## EXERCISE REQUIREMENTS:
How many lines in the entries below include the word "soap"? Respond with the number only.

-- DATA UNDER STUDY follows --

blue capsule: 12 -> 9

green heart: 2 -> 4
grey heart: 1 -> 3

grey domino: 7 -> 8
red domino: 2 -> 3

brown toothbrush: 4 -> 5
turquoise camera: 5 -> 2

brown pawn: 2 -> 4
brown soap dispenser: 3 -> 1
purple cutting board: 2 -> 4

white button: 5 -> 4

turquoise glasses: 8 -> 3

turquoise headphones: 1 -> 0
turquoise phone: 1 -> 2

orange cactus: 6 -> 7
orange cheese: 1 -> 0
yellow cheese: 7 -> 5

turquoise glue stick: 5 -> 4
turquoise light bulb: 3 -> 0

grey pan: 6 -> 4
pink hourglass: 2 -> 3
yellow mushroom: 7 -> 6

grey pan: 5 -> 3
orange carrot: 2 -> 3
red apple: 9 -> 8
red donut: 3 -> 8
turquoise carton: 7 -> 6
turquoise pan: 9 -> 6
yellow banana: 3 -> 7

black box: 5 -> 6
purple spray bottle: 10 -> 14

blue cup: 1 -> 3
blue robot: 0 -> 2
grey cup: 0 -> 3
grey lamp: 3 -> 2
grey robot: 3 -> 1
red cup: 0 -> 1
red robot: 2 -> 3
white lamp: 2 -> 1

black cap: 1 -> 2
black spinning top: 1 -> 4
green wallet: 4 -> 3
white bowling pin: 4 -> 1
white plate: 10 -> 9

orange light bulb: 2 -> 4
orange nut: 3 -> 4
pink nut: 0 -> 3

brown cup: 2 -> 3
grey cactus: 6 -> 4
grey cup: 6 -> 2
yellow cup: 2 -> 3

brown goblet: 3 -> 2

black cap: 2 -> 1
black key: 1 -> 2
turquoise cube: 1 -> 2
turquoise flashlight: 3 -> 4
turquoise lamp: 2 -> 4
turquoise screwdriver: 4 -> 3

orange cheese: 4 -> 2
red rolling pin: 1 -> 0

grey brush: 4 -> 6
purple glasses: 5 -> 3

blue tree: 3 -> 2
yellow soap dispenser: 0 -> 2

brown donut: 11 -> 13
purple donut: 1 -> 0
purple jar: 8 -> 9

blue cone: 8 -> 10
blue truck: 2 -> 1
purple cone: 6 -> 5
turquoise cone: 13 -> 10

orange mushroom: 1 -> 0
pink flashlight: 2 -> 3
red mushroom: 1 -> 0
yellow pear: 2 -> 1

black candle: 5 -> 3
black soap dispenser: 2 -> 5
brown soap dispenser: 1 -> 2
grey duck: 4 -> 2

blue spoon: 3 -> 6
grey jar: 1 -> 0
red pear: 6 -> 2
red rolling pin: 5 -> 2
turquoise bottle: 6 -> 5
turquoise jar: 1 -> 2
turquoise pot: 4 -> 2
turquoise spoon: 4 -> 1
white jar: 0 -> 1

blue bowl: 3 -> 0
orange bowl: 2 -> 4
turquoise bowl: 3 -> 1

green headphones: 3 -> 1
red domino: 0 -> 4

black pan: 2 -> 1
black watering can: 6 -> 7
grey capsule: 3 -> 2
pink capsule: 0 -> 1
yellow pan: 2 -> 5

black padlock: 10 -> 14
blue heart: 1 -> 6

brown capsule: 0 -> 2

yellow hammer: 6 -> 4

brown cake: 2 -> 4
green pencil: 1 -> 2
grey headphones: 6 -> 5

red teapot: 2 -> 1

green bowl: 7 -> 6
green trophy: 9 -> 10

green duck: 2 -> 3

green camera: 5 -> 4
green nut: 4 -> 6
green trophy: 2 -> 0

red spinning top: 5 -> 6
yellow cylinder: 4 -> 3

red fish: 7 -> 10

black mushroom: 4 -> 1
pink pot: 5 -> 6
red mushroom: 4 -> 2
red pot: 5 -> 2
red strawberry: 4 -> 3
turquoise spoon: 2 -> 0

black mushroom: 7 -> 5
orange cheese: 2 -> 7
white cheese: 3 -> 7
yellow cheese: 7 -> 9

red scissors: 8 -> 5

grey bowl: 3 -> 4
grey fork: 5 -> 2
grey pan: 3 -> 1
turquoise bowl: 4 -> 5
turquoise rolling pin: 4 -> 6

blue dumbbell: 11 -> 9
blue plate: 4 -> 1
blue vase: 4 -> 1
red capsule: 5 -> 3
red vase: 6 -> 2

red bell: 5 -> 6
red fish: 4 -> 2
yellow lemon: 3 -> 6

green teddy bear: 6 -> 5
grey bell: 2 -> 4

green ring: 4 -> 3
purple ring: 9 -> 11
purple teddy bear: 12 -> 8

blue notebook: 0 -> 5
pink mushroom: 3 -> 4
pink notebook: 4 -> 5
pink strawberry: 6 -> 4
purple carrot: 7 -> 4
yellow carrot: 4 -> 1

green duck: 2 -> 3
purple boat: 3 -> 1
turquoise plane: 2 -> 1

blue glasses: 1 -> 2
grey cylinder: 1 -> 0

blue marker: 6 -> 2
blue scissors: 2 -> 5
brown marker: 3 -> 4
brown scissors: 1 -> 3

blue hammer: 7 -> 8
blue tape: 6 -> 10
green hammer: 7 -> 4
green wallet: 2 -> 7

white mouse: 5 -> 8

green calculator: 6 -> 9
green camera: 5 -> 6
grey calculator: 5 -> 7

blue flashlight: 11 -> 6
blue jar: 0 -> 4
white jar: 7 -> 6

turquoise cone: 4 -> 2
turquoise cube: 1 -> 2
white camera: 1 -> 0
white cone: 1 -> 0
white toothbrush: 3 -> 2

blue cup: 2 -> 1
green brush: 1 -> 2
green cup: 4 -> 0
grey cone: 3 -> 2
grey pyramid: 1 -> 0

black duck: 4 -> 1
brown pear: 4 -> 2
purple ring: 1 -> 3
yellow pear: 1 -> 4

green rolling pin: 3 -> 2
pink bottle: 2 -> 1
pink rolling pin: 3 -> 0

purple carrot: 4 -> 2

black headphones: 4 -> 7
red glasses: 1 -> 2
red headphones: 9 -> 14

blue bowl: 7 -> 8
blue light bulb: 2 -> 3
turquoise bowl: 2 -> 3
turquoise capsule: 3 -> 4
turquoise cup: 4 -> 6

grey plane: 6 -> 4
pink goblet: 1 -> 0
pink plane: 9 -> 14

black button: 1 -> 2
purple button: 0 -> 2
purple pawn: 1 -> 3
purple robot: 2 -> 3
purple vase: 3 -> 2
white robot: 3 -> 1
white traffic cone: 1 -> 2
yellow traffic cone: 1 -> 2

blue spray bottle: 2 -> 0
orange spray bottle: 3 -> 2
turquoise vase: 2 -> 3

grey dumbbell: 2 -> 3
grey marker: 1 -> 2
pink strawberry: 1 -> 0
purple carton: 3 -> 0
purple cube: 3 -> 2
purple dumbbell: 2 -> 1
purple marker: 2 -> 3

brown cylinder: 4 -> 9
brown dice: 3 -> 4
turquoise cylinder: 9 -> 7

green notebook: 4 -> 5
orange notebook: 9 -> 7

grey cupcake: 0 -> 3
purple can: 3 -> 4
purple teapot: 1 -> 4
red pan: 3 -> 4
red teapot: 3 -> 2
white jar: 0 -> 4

-- DATA UNDER STUDY concluded --

## WRITTEN SOLUTION:
4